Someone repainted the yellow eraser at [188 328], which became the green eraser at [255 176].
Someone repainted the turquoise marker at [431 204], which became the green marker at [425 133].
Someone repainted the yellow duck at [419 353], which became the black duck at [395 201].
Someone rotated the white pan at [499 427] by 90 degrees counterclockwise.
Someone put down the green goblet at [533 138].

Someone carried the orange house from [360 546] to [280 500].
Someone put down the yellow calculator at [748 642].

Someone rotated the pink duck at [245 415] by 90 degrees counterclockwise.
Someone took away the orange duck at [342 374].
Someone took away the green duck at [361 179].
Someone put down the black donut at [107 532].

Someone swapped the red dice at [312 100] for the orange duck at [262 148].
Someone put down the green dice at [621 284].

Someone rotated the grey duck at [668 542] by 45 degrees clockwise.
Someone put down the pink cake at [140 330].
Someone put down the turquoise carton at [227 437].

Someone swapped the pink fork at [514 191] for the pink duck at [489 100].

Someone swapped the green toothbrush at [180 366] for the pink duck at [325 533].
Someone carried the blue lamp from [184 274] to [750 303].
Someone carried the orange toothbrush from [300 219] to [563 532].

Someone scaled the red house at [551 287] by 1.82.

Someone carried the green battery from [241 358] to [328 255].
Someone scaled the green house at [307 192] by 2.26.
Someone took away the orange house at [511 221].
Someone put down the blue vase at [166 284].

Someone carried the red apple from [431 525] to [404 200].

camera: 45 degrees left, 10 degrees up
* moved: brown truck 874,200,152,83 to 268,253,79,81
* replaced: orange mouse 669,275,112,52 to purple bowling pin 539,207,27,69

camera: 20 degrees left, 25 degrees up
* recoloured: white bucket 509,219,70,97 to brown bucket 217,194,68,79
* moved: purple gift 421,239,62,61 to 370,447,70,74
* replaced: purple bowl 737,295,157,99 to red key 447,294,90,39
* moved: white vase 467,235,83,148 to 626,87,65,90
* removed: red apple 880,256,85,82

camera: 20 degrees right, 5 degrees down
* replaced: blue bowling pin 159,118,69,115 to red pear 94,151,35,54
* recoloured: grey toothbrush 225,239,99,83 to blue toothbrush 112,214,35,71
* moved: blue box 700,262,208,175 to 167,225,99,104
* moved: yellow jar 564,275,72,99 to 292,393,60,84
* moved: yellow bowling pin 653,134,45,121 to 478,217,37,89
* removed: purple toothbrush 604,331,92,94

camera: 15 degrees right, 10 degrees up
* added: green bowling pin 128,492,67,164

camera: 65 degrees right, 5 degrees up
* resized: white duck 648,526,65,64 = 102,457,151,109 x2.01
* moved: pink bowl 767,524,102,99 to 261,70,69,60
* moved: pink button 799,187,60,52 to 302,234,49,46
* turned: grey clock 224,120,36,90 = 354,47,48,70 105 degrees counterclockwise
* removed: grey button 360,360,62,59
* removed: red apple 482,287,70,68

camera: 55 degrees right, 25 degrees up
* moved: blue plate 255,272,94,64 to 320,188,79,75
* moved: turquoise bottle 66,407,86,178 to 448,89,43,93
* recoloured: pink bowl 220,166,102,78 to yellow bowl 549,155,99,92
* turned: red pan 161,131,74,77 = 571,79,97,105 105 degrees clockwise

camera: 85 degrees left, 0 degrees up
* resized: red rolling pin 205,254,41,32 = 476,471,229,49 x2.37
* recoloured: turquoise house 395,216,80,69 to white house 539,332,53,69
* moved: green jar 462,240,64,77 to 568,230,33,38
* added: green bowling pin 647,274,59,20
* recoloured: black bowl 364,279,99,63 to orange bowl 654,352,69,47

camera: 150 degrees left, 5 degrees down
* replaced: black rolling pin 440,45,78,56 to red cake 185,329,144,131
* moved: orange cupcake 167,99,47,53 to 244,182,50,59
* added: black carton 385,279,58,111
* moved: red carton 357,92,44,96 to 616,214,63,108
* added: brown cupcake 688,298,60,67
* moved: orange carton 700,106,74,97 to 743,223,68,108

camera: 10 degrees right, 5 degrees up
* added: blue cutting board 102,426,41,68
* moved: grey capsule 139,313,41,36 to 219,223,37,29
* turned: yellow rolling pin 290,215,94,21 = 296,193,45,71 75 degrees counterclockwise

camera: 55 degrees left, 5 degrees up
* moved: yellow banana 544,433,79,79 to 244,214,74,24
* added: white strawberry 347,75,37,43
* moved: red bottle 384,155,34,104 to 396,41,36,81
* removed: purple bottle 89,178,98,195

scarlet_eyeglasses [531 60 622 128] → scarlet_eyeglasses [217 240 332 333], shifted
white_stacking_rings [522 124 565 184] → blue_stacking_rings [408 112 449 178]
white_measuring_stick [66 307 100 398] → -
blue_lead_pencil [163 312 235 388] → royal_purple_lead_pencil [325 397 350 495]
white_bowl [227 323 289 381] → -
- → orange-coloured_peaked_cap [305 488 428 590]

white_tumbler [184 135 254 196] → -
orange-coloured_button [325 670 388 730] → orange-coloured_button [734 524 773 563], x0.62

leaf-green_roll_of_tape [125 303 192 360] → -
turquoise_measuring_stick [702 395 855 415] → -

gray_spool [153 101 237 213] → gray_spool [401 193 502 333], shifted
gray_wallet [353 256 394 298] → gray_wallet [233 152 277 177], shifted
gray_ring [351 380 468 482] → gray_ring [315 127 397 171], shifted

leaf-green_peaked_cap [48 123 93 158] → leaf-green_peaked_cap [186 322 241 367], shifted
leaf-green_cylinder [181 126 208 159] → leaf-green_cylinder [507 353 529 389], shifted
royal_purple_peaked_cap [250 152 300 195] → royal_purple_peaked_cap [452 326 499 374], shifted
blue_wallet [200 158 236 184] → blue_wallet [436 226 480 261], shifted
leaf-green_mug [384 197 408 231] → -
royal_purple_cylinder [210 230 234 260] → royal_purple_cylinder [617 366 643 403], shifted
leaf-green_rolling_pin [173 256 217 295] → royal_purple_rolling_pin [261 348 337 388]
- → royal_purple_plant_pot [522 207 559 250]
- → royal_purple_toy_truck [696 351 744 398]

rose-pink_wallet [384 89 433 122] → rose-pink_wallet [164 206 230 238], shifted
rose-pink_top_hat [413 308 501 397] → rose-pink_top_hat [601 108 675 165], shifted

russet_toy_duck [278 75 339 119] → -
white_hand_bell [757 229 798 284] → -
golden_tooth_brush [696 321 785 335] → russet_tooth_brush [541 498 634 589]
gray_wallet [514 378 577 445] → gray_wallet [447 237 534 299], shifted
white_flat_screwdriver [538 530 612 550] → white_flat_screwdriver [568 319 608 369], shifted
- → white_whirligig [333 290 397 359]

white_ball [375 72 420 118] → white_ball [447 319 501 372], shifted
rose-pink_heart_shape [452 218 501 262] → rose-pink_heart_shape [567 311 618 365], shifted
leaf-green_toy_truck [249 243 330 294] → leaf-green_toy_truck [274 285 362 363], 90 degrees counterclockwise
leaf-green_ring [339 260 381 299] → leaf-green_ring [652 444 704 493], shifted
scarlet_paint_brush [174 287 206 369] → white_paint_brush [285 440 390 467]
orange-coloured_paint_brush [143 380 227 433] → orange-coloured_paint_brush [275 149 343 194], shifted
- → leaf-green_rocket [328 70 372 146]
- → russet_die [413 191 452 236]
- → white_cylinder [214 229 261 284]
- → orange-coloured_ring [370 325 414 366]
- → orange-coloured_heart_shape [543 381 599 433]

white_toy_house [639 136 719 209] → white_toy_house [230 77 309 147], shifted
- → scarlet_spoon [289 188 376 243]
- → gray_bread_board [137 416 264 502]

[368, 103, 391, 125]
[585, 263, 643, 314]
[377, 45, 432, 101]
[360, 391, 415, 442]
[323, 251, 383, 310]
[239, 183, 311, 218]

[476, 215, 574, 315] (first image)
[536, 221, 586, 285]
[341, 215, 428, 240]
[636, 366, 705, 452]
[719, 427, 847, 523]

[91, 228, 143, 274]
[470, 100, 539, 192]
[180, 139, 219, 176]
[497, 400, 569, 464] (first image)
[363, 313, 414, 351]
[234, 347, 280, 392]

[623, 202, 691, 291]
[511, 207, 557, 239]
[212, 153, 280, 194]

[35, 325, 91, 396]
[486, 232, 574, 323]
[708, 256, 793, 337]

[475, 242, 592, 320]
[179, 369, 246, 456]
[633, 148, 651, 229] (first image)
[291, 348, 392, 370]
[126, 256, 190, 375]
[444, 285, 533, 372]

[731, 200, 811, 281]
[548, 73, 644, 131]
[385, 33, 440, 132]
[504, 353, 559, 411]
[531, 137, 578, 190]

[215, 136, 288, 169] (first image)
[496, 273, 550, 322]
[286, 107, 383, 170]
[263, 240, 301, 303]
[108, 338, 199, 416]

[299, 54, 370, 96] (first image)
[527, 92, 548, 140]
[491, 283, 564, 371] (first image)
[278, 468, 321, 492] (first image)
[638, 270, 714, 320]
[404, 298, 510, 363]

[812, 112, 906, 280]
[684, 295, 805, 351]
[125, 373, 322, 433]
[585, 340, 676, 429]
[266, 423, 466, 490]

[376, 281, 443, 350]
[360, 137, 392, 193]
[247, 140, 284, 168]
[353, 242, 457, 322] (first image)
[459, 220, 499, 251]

□ □ □

Assignment:
Of the entries above, repeat exactly the lines between the line with "scarlet_eyeglasses [531 60" and the line with "white_bowl [227 323", inclusive, and no others.

Exercise result:
scarlet_eyeglasses [531 60 622 128] → scarlet_eyeglasses [217 240 332 333], shifted
white_stacking_rings [522 124 565 184] → blue_stacking_rings [408 112 449 178]
white_measuring_stick [66 307 100 398] → -
blue_lead_pencil [163 312 235 388] → royal_purple_lead_pencil [325 397 350 495]
white_bowl [227 323 289 381] → -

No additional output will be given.